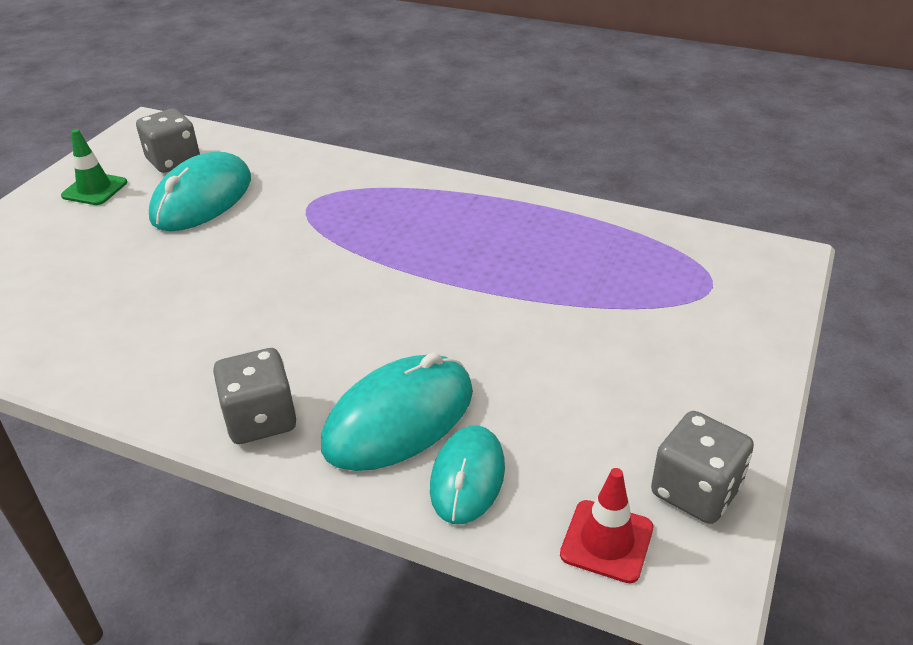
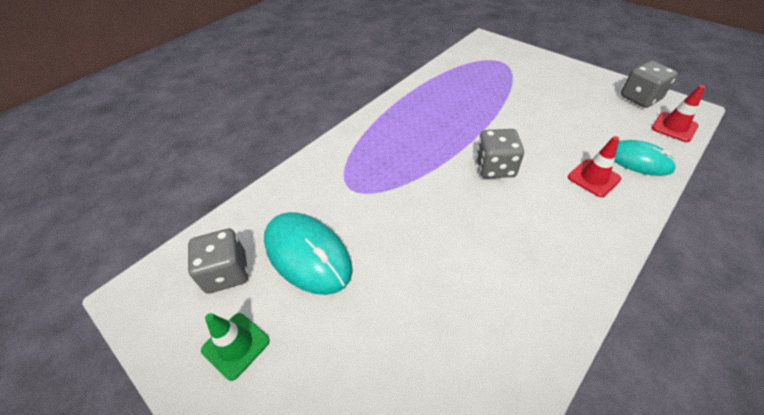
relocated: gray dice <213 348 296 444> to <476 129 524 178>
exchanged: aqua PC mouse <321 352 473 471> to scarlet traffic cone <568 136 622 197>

◇ ◇ ◇ ◇

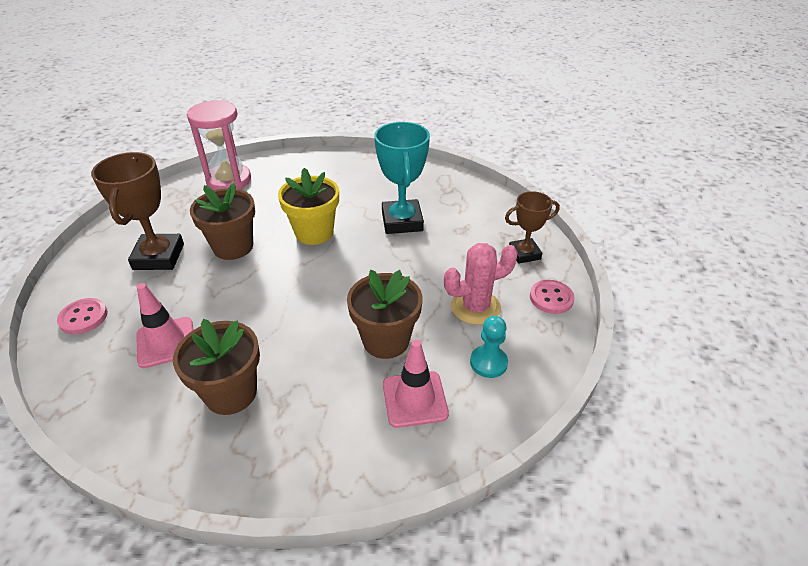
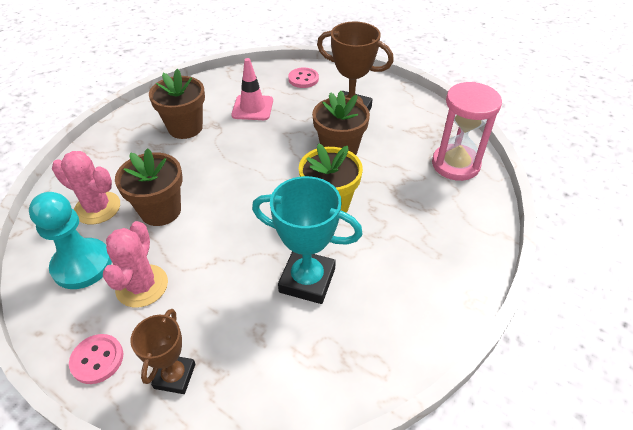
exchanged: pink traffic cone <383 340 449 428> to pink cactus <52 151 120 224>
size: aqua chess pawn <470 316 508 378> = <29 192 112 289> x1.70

◇ ◇ ◇ ◇

- [Problem description]: Pull every line containing the word "traffic" out of the listing.

- [Solution to the problem]:
exchanged: aqua PC mouse <321 352 473 471> to scarlet traffic cone <568 136 622 197>
exchanged: pink traffic cone <383 340 449 428> to pink cactus <52 151 120 224>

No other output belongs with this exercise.